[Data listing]
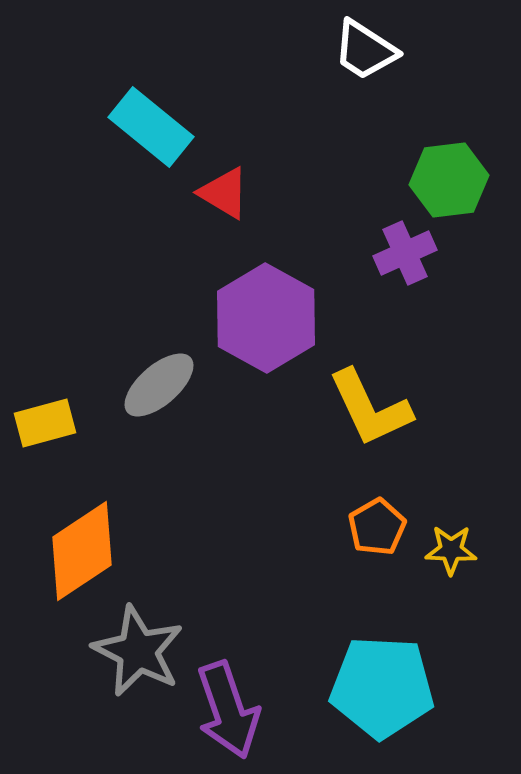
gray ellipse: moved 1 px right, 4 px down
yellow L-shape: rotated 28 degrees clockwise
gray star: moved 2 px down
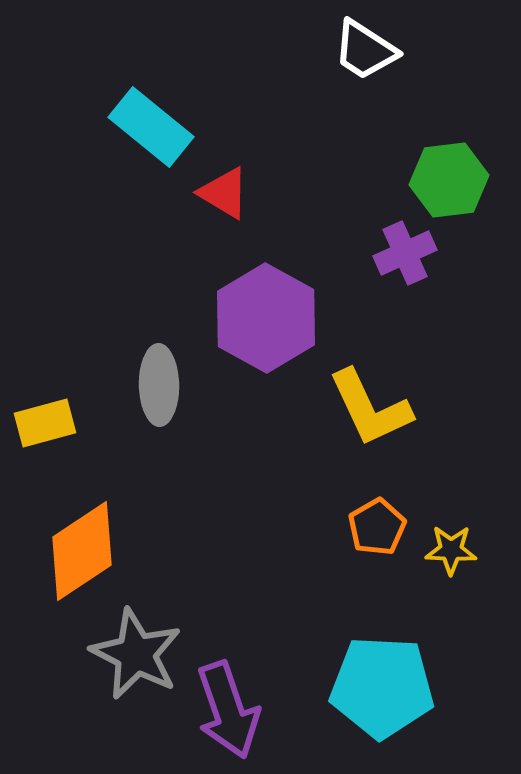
gray ellipse: rotated 50 degrees counterclockwise
gray star: moved 2 px left, 3 px down
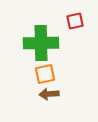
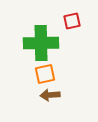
red square: moved 3 px left
brown arrow: moved 1 px right, 1 px down
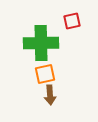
brown arrow: rotated 90 degrees counterclockwise
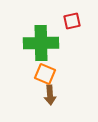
orange square: rotated 35 degrees clockwise
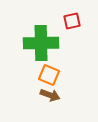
orange square: moved 4 px right, 1 px down
brown arrow: rotated 66 degrees counterclockwise
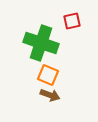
green cross: rotated 20 degrees clockwise
orange square: moved 1 px left
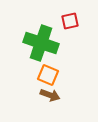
red square: moved 2 px left
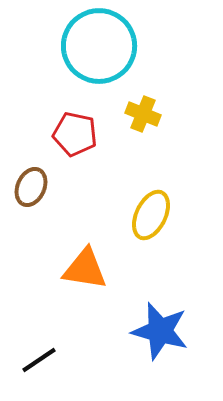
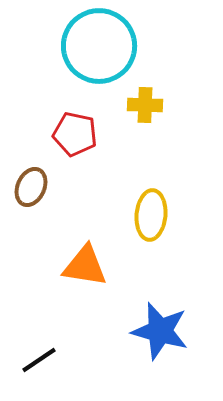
yellow cross: moved 2 px right, 9 px up; rotated 20 degrees counterclockwise
yellow ellipse: rotated 21 degrees counterclockwise
orange triangle: moved 3 px up
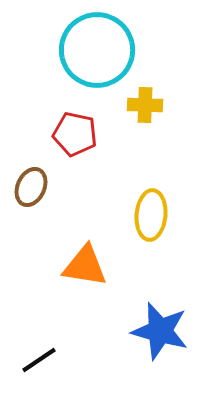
cyan circle: moved 2 px left, 4 px down
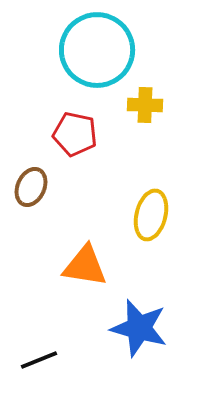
yellow ellipse: rotated 9 degrees clockwise
blue star: moved 21 px left, 3 px up
black line: rotated 12 degrees clockwise
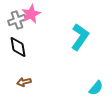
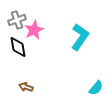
pink star: moved 3 px right, 16 px down
brown arrow: moved 2 px right, 5 px down; rotated 32 degrees clockwise
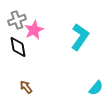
brown arrow: rotated 32 degrees clockwise
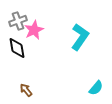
gray cross: moved 1 px right, 1 px down
black diamond: moved 1 px left, 1 px down
brown arrow: moved 3 px down
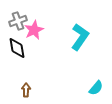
brown arrow: rotated 40 degrees clockwise
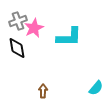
pink star: moved 2 px up
cyan L-shape: moved 11 px left; rotated 56 degrees clockwise
brown arrow: moved 17 px right, 1 px down
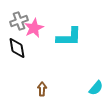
gray cross: moved 1 px right
brown arrow: moved 1 px left, 2 px up
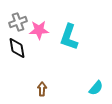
gray cross: moved 1 px left, 1 px down
pink star: moved 5 px right, 2 px down; rotated 24 degrees clockwise
cyan L-shape: rotated 108 degrees clockwise
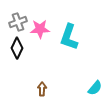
pink star: moved 1 px right, 1 px up
black diamond: rotated 35 degrees clockwise
cyan semicircle: moved 1 px left
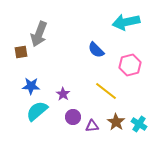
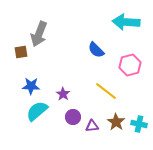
cyan arrow: rotated 16 degrees clockwise
cyan cross: rotated 21 degrees counterclockwise
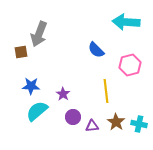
yellow line: rotated 45 degrees clockwise
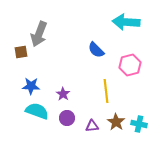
cyan semicircle: rotated 60 degrees clockwise
purple circle: moved 6 px left, 1 px down
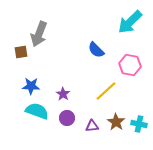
cyan arrow: moved 4 px right; rotated 48 degrees counterclockwise
pink hexagon: rotated 25 degrees clockwise
yellow line: rotated 55 degrees clockwise
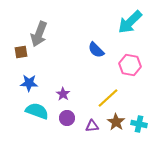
blue star: moved 2 px left, 3 px up
yellow line: moved 2 px right, 7 px down
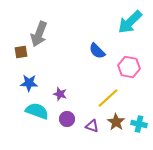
blue semicircle: moved 1 px right, 1 px down
pink hexagon: moved 1 px left, 2 px down
purple star: moved 3 px left; rotated 16 degrees counterclockwise
purple circle: moved 1 px down
purple triangle: rotated 24 degrees clockwise
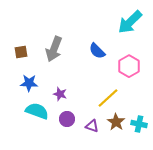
gray arrow: moved 15 px right, 15 px down
pink hexagon: moved 1 px up; rotated 20 degrees clockwise
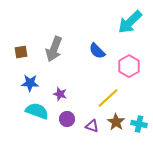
blue star: moved 1 px right
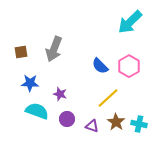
blue semicircle: moved 3 px right, 15 px down
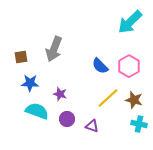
brown square: moved 5 px down
brown star: moved 18 px right, 22 px up; rotated 18 degrees counterclockwise
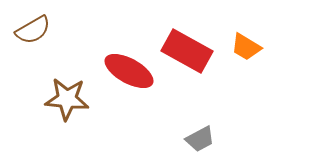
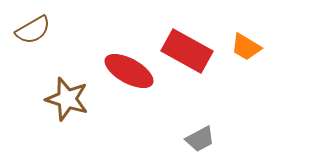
brown star: rotated 12 degrees clockwise
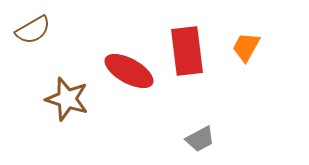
orange trapezoid: rotated 88 degrees clockwise
red rectangle: rotated 54 degrees clockwise
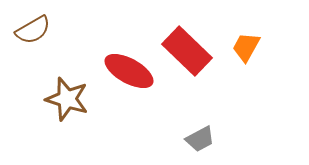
red rectangle: rotated 39 degrees counterclockwise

## TASK INSTRUCTIONS
Can you pull out the entries from the line with "orange square: moved 4 px right, 1 px down" up to and including the line with "purple circle: moved 6 px left, 1 px down", word for word, with the pictures left out?

## RESPONSE FOR THIS EXERCISE
orange square: moved 4 px right, 1 px down
brown arrow: rotated 66 degrees counterclockwise
green cross: rotated 20 degrees clockwise
orange square: moved 1 px left
red square: moved 2 px left
yellow cross: moved 2 px right, 9 px up; rotated 20 degrees counterclockwise
yellow ellipse: rotated 21 degrees counterclockwise
orange triangle: moved 3 px up
cyan circle: moved 2 px left, 4 px down
yellow ellipse: rotated 9 degrees clockwise
blue star: moved 21 px left, 3 px up
black line: rotated 12 degrees clockwise
pink star: moved 3 px right, 16 px down
brown arrow: moved 2 px right, 5 px down; rotated 32 degrees clockwise
brown arrow: rotated 32 degrees clockwise
gray cross: moved 1 px right, 1 px down
black diamond: moved 1 px left, 1 px down
brown arrow: moved 3 px down
brown arrow: rotated 40 degrees clockwise
pink star: moved 2 px up
cyan L-shape: moved 11 px left; rotated 56 degrees clockwise
brown arrow: moved 17 px right, 1 px down
gray cross: moved 1 px right
brown arrow: moved 1 px left, 2 px up
gray cross: moved 1 px left, 1 px down
pink star: moved 5 px right, 2 px down; rotated 24 degrees clockwise
cyan L-shape: rotated 108 degrees clockwise
pink star: moved 1 px right, 1 px up
black diamond: rotated 35 degrees clockwise
cyan semicircle: moved 1 px left
cyan arrow: rotated 16 degrees clockwise
cyan cross: rotated 21 degrees counterclockwise
yellow line: rotated 45 degrees clockwise
cyan semicircle: rotated 60 degrees clockwise
purple circle: moved 6 px left, 1 px down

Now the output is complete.